**What needs to be done:**
Starting at the line that contains "(229, 206) = (682, 304): turquoise", transcribe every remaining line of the entries exactly, including the last one.

Object change listings:
▬▬▬▬▬▬
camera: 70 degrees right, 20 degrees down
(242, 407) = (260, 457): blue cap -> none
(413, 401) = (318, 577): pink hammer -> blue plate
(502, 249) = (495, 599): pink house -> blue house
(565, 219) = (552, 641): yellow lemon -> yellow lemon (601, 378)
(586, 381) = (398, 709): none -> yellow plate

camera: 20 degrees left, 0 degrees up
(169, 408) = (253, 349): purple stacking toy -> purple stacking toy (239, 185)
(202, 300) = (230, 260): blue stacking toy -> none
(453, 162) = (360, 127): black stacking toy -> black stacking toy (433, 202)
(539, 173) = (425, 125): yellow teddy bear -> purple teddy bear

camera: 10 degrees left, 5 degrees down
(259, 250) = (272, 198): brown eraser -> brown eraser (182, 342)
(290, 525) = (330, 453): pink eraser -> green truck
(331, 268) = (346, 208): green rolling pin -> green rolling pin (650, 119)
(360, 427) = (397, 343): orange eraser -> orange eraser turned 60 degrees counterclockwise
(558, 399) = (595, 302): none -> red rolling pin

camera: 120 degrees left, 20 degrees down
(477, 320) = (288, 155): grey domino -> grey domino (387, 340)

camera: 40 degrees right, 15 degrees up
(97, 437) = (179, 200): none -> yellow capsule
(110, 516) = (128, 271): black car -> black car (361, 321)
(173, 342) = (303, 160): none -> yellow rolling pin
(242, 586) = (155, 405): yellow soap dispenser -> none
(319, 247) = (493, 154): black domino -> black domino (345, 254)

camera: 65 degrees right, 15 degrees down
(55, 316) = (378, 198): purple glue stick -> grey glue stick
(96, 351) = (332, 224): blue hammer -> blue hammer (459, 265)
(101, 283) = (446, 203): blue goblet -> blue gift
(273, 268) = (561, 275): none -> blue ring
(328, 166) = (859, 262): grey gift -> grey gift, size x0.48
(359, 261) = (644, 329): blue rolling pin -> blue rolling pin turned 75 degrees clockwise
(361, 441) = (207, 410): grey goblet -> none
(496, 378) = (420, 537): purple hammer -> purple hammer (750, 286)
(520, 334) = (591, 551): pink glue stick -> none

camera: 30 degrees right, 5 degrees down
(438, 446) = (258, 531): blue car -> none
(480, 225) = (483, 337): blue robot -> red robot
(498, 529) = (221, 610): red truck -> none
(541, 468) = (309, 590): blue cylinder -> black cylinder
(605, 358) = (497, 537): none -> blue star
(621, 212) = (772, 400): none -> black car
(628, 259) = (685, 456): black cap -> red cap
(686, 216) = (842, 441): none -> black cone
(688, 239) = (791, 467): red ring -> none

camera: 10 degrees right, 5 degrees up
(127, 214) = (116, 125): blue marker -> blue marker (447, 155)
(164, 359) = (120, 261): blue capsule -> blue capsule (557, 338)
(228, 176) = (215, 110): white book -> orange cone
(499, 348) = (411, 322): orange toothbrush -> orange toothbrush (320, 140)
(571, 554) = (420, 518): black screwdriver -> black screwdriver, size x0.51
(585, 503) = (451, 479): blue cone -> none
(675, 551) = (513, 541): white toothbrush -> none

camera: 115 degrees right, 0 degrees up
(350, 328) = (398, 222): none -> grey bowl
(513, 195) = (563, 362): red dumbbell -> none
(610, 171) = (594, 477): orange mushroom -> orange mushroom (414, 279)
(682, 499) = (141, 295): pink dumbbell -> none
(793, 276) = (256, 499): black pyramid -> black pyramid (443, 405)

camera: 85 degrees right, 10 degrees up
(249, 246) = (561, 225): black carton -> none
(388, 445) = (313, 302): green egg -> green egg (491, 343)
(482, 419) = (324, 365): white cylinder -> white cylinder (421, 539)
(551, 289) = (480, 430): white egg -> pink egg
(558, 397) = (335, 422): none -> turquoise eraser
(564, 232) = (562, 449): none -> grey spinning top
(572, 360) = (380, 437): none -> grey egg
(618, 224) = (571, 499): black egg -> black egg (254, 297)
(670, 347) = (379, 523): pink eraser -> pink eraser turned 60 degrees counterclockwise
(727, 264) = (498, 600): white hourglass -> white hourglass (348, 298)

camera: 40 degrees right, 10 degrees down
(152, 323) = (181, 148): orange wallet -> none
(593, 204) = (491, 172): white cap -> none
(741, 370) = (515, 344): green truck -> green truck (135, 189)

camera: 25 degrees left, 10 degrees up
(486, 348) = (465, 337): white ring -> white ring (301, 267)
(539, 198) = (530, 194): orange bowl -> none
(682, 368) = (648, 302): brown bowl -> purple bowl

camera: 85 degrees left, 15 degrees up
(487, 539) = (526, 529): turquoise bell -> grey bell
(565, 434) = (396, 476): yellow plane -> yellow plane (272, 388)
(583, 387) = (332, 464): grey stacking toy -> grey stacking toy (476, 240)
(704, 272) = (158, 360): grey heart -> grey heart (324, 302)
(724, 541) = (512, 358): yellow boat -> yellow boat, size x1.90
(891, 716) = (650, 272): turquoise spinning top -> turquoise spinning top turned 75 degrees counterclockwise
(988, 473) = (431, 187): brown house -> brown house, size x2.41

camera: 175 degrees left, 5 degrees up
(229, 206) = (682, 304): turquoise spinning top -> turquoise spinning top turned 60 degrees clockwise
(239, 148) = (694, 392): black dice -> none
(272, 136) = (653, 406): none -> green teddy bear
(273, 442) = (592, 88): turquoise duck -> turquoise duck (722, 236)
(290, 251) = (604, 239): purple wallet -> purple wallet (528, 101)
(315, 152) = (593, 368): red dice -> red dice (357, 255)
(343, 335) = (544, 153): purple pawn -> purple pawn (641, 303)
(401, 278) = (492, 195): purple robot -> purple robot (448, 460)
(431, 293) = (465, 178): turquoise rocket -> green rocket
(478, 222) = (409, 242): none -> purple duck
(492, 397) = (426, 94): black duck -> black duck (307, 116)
▬▬▬▬▬▬
**Answer to this task:**
(229, 206) = (682, 304): turquoise spinning top -> turquoise spinning top turned 60 degrees clockwise
(239, 148) = (694, 392): black dice -> none
(272, 136) = (653, 406): none -> green teddy bear
(273, 442) = (592, 88): turquoise duck -> turquoise duck (722, 236)
(290, 251) = (604, 239): purple wallet -> purple wallet (528, 101)
(315, 152) = (593, 368): red dice -> red dice (357, 255)
(343, 335) = (544, 153): purple pawn -> purple pawn (641, 303)
(401, 278) = (492, 195): purple robot -> purple robot (448, 460)
(431, 293) = (465, 178): turquoise rocket -> green rocket
(478, 222) = (409, 242): none -> purple duck
(492, 397) = (426, 94): black duck -> black duck (307, 116)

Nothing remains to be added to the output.